*** Opening of Material provided ***

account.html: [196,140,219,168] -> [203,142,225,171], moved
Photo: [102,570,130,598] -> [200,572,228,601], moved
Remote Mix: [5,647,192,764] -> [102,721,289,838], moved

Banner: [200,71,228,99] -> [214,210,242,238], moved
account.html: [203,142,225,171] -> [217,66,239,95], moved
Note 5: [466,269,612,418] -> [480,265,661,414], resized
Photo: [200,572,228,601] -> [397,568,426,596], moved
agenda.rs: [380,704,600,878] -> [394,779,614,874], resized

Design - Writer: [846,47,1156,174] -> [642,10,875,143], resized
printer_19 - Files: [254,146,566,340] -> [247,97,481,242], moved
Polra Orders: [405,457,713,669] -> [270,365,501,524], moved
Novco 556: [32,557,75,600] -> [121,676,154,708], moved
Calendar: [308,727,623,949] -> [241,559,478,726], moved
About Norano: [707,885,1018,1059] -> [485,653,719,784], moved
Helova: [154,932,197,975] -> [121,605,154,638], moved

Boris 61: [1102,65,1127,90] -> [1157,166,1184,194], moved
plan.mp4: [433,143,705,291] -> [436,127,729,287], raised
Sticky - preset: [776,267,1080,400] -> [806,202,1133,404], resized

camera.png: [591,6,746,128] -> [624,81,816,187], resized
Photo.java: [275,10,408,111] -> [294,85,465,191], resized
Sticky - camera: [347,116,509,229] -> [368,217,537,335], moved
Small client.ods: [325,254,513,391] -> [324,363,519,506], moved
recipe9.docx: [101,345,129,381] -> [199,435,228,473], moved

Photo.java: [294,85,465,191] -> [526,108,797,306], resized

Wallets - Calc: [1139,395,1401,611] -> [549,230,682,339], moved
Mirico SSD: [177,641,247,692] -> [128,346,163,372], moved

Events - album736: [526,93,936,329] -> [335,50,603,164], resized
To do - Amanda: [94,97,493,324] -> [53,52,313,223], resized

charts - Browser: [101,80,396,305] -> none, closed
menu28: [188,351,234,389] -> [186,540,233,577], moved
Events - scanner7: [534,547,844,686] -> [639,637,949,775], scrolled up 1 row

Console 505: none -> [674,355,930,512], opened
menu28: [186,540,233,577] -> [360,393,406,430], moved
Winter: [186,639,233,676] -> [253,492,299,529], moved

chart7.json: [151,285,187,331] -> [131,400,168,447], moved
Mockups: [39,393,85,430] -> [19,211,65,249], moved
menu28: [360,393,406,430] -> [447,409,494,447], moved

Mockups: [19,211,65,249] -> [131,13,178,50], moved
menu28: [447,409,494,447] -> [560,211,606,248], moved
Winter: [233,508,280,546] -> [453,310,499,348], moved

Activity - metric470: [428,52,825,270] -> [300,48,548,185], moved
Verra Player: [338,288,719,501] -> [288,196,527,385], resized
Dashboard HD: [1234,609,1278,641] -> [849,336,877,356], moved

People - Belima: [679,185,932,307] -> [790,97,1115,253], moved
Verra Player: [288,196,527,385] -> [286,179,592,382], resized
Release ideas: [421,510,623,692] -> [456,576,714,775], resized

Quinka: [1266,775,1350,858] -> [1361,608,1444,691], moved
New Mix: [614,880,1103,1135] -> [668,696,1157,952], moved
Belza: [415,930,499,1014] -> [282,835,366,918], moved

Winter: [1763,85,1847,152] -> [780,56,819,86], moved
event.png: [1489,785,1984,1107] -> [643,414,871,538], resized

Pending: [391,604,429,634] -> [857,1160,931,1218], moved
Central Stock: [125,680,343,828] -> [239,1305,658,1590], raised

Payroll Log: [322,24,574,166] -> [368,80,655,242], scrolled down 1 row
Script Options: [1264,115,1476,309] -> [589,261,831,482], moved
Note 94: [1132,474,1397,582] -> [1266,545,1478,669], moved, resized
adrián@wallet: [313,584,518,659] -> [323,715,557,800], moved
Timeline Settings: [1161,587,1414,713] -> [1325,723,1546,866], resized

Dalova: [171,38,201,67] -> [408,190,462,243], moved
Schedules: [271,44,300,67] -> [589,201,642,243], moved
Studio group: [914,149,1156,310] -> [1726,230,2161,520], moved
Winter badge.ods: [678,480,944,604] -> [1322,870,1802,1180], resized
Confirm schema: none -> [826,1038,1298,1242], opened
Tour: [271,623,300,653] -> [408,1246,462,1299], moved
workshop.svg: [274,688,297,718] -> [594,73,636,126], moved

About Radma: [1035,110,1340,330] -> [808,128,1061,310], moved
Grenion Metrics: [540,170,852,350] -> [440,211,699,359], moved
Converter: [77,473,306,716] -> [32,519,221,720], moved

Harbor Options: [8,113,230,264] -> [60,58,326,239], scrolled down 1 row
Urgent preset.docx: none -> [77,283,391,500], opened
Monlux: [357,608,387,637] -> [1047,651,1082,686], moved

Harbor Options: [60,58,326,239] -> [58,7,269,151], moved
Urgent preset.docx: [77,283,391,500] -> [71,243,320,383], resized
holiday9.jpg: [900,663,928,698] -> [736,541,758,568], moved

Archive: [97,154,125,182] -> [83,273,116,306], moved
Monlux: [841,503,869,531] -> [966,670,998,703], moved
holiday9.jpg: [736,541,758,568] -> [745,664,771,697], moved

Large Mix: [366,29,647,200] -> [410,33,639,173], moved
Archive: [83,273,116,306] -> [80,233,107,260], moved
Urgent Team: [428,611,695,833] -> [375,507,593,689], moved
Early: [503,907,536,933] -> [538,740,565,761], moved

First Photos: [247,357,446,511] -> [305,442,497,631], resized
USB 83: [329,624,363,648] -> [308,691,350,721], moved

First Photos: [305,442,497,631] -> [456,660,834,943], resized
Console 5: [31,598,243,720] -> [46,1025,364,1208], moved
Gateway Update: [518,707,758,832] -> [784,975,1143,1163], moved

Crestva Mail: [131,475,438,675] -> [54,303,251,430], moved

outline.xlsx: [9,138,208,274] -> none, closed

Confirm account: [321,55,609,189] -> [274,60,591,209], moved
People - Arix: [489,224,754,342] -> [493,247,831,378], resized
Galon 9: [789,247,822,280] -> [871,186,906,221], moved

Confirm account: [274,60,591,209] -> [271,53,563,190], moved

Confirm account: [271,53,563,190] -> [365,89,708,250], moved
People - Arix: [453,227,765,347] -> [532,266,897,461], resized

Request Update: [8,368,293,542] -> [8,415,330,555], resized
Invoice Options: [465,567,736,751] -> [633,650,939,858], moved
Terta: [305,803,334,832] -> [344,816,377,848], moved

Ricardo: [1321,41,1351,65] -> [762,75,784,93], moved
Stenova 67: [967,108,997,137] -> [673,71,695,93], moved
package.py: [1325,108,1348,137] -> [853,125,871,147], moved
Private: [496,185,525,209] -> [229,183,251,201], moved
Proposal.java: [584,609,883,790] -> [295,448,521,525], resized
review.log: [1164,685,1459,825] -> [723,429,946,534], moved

*** Close of Material provided ***

◆ Task
Copy out each line above, character for character.

◆ Answer for the task
account.html: [196,140,219,168] -> [203,142,225,171], moved
Photo: [102,570,130,598] -> [200,572,228,601], moved
Remote Mix: [5,647,192,764] -> [102,721,289,838], moved

Banner: [200,71,228,99] -> [214,210,242,238], moved
account.html: [203,142,225,171] -> [217,66,239,95], moved
Note 5: [466,269,612,418] -> [480,265,661,414], resized
Photo: [200,572,228,601] -> [397,568,426,596], moved
agenda.rs: [380,704,600,878] -> [394,779,614,874], resized

Design - Writer: [846,47,1156,174] -> [642,10,875,143], resized
printer_19 - Files: [254,146,566,340] -> [247,97,481,242], moved
Polra Orders: [405,457,713,669] -> [270,365,501,524], moved
Novco 556: [32,557,75,600] -> [121,676,154,708], moved
Calendar: [308,727,623,949] -> [241,559,478,726], moved
About Norano: [707,885,1018,1059] -> [485,653,719,784], moved
Helova: [154,932,197,975] -> [121,605,154,638], moved

Boris 61: [1102,65,1127,90] -> [1157,166,1184,194], moved
plan.mp4: [433,143,705,291] -> [436,127,729,287], raised
Sticky - preset: [776,267,1080,400] -> [806,202,1133,404], resized

camera.png: [591,6,746,128] -> [624,81,816,187], resized
Photo.java: [275,10,408,111] -> [294,85,465,191], resized
Sticky - camera: [347,116,509,229] -> [368,217,537,335], moved
Small client.ods: [325,254,513,391] -> [324,363,519,506], moved
recipe9.docx: [101,345,129,381] -> [199,435,228,473], moved

Photo.java: [294,85,465,191] -> [526,108,797,306], resized

Wallets - Calc: [1139,395,1401,611] -> [549,230,682,339], moved
Mirico SSD: [177,641,247,692] -> [128,346,163,372], moved

Events - album736: [526,93,936,329] -> [335,50,603,164], resized
To do - Amanda: [94,97,493,324] -> [53,52,313,223], resized

charts - Browser: [101,80,396,305] -> none, closed
menu28: [188,351,234,389] -> [186,540,233,577], moved
Events - scanner7: [534,547,844,686] -> [639,637,949,775], scrolled up 1 row

Console 505: none -> [674,355,930,512], opened
menu28: [186,540,233,577] -> [360,393,406,430], moved
Winter: [186,639,233,676] -> [253,492,299,529], moved

chart7.json: [151,285,187,331] -> [131,400,168,447], moved
Mockups: [39,393,85,430] -> [19,211,65,249], moved
menu28: [360,393,406,430] -> [447,409,494,447], moved

Mockups: [19,211,65,249] -> [131,13,178,50], moved
menu28: [447,409,494,447] -> [560,211,606,248], moved
Winter: [233,508,280,546] -> [453,310,499,348], moved

Activity - metric470: [428,52,825,270] -> [300,48,548,185], moved
Verra Player: [338,288,719,501] -> [288,196,527,385], resized
Dashboard HD: [1234,609,1278,641] -> [849,336,877,356], moved

People - Belima: [679,185,932,307] -> [790,97,1115,253], moved
Verra Player: [288,196,527,385] -> [286,179,592,382], resized
Release ideas: [421,510,623,692] -> [456,576,714,775], resized

Quinka: [1266,775,1350,858] -> [1361,608,1444,691], moved
New Mix: [614,880,1103,1135] -> [668,696,1157,952], moved
Belza: [415,930,499,1014] -> [282,835,366,918], moved

Winter: [1763,85,1847,152] -> [780,56,819,86], moved
event.png: [1489,785,1984,1107] -> [643,414,871,538], resized

Pending: [391,604,429,634] -> [857,1160,931,1218], moved
Central Stock: [125,680,343,828] -> [239,1305,658,1590], raised

Payroll Log: [322,24,574,166] -> [368,80,655,242], scrolled down 1 row
Script Options: [1264,115,1476,309] -> [589,261,831,482], moved
Note 94: [1132,474,1397,582] -> [1266,545,1478,669], moved, resized
adrián@wallet: [313,584,518,659] -> [323,715,557,800], moved
Timeline Settings: [1161,587,1414,713] -> [1325,723,1546,866], resized

Dalova: [171,38,201,67] -> [408,190,462,243], moved
Schedules: [271,44,300,67] -> [589,201,642,243], moved
Studio group: [914,149,1156,310] -> [1726,230,2161,520], moved
Winter badge.ods: [678,480,944,604] -> [1322,870,1802,1180], resized
Confirm schema: none -> [826,1038,1298,1242], opened
Tour: [271,623,300,653] -> [408,1246,462,1299], moved
workshop.svg: [274,688,297,718] -> [594,73,636,126], moved

About Radma: [1035,110,1340,330] -> [808,128,1061,310], moved
Grenion Metrics: [540,170,852,350] -> [440,211,699,359], moved
Converter: [77,473,306,716] -> [32,519,221,720], moved

Harbor Options: [8,113,230,264] -> [60,58,326,239], scrolled down 1 row
Urgent preset.docx: none -> [77,283,391,500], opened
Monlux: [357,608,387,637] -> [1047,651,1082,686], moved

Harbor Options: [60,58,326,239] -> [58,7,269,151], moved
Urgent preset.docx: [77,283,391,500] -> [71,243,320,383], resized
holiday9.jpg: [900,663,928,698] -> [736,541,758,568], moved

Archive: [97,154,125,182] -> [83,273,116,306], moved
Monlux: [841,503,869,531] -> [966,670,998,703], moved
holiday9.jpg: [736,541,758,568] -> [745,664,771,697], moved

Large Mix: [366,29,647,200] -> [410,33,639,173], moved
Archive: [83,273,116,306] -> [80,233,107,260], moved
Urgent Team: [428,611,695,833] -> [375,507,593,689], moved
Early: [503,907,536,933] -> [538,740,565,761], moved

First Photos: [247,357,446,511] -> [305,442,497,631], resized
USB 83: [329,624,363,648] -> [308,691,350,721], moved

First Photos: [305,442,497,631] -> [456,660,834,943], resized
Console 5: [31,598,243,720] -> [46,1025,364,1208], moved
Gateway Update: [518,707,758,832] -> [784,975,1143,1163], moved

Crestva Mail: [131,475,438,675] -> [54,303,251,430], moved

outline.xlsx: [9,138,208,274] -> none, closed

Confirm account: [321,55,609,189] -> [274,60,591,209], moved
People - Arix: [489,224,754,342] -> [493,247,831,378], resized
Galon 9: [789,247,822,280] -> [871,186,906,221], moved

Confirm account: [274,60,591,209] -> [271,53,563,190], moved

Confirm account: [271,53,563,190] -> [365,89,708,250], moved
People - Arix: [453,227,765,347] -> [532,266,897,461], resized

Request Update: [8,368,293,542] -> [8,415,330,555], resized
Invoice Options: [465,567,736,751] -> [633,650,939,858], moved
Terta: [305,803,334,832] -> [344,816,377,848], moved

Ricardo: [1321,41,1351,65] -> [762,75,784,93], moved
Stenova 67: [967,108,997,137] -> [673,71,695,93], moved
package.py: [1325,108,1348,137] -> [853,125,871,147], moved
Private: [496,185,525,209] -> [229,183,251,201], moved
Proposal.java: [584,609,883,790] -> [295,448,521,525], resized
review.log: [1164,685,1459,825] -> [723,429,946,534], moved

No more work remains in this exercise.